▶ _PROBLEM DETAILS_: Please print everything from the start of the data down to and including the line containing "Denver: 19:03 -> 19:01", with each line unchanged.

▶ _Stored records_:
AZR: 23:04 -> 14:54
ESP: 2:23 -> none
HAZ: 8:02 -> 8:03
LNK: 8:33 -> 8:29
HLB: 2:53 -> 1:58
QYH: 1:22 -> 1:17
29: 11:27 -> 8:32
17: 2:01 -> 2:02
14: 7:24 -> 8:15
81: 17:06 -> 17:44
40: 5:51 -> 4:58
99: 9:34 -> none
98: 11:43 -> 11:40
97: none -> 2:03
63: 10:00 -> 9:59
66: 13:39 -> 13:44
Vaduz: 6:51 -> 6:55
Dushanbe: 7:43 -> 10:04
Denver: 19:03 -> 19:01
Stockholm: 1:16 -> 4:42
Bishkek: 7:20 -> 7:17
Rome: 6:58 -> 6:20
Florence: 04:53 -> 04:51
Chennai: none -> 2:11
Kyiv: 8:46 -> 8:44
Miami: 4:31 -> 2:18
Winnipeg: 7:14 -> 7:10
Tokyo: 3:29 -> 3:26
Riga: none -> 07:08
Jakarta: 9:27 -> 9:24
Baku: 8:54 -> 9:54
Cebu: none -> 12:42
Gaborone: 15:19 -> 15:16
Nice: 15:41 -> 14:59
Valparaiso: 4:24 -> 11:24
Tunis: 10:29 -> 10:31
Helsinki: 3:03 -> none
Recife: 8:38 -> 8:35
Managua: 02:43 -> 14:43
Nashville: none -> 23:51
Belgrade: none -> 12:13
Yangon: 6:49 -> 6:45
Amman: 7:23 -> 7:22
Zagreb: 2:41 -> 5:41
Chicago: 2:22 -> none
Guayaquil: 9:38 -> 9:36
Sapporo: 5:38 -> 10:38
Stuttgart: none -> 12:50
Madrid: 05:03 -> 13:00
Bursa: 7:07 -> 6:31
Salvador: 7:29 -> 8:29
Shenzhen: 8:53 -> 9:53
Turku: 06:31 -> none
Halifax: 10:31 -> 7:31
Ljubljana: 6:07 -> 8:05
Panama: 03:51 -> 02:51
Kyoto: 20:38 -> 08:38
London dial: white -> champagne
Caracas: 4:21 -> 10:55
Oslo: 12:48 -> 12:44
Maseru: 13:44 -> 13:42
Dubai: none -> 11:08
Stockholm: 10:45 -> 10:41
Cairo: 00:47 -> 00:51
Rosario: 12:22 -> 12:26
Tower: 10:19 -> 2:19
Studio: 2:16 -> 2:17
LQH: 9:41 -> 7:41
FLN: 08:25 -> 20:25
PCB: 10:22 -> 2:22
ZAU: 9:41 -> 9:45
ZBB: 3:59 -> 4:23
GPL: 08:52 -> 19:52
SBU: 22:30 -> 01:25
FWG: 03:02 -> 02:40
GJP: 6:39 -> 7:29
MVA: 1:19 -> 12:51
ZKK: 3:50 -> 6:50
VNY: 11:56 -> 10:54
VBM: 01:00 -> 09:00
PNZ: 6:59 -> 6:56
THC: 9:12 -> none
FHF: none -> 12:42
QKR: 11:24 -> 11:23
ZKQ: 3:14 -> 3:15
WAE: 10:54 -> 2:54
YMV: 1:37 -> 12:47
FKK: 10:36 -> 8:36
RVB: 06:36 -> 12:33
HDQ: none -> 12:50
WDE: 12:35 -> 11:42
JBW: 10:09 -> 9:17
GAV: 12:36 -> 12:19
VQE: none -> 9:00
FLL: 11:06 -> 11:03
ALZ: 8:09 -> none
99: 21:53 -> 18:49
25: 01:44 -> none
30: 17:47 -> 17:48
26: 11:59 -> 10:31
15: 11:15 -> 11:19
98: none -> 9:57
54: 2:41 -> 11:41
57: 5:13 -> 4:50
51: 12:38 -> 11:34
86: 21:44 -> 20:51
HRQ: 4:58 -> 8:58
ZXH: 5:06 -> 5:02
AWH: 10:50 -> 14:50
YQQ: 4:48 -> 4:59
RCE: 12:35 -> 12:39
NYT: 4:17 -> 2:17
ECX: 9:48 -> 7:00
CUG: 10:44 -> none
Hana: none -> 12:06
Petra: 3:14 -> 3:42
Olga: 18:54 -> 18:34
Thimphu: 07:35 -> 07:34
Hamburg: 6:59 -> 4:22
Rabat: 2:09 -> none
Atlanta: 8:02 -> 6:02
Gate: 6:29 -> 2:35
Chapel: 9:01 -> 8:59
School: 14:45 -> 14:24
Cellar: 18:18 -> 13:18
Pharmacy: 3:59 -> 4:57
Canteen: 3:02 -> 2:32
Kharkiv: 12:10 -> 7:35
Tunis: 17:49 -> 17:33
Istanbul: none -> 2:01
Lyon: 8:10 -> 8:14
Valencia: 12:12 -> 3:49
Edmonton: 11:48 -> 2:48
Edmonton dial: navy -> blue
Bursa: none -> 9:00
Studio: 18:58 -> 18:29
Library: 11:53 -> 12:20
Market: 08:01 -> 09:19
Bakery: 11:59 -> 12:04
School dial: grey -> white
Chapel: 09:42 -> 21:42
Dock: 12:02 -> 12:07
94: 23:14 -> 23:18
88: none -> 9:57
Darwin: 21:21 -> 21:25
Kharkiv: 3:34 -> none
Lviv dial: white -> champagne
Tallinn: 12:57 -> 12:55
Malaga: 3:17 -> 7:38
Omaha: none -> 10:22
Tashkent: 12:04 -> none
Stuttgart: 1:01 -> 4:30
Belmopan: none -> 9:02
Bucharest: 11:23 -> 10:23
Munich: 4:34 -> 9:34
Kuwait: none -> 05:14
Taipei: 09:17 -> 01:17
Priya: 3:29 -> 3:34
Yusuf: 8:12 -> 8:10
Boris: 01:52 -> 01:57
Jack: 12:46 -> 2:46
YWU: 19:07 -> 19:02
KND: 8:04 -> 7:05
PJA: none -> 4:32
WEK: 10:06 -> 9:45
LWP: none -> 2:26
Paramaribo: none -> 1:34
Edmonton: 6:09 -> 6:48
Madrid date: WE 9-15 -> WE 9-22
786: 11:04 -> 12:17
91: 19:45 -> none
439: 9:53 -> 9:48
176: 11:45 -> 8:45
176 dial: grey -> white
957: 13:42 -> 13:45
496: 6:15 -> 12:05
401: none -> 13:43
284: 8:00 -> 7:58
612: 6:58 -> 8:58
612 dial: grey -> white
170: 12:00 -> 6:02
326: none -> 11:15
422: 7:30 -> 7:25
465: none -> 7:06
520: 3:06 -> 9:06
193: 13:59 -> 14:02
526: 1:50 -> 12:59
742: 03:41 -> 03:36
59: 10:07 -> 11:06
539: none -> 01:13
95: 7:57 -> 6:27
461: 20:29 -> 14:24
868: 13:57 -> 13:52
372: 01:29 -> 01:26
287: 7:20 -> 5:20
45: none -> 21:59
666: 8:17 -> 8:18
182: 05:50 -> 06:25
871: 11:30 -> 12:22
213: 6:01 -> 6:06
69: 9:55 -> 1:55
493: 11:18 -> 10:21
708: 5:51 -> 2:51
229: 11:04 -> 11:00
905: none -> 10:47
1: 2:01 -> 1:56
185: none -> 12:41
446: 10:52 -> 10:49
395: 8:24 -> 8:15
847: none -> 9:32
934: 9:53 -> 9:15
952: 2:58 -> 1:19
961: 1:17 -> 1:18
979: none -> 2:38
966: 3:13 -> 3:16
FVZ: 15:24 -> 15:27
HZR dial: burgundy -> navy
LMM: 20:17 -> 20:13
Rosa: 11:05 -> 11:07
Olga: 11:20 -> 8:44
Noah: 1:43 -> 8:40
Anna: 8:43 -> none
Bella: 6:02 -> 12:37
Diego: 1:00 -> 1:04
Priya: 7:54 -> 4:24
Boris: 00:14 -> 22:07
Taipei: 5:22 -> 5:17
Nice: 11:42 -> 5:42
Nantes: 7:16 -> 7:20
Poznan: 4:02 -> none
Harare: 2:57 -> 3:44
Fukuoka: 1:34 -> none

▶ _ANSWER TO THE PROBLEM_:
AZR: 23:04 -> 14:54
ESP: 2:23 -> none
HAZ: 8:02 -> 8:03
LNK: 8:33 -> 8:29
HLB: 2:53 -> 1:58
QYH: 1:22 -> 1:17
29: 11:27 -> 8:32
17: 2:01 -> 2:02
14: 7:24 -> 8:15
81: 17:06 -> 17:44
40: 5:51 -> 4:58
99: 9:34 -> none
98: 11:43 -> 11:40
97: none -> 2:03
63: 10:00 -> 9:59
66: 13:39 -> 13:44
Vaduz: 6:51 -> 6:55
Dushanbe: 7:43 -> 10:04
Denver: 19:03 -> 19:01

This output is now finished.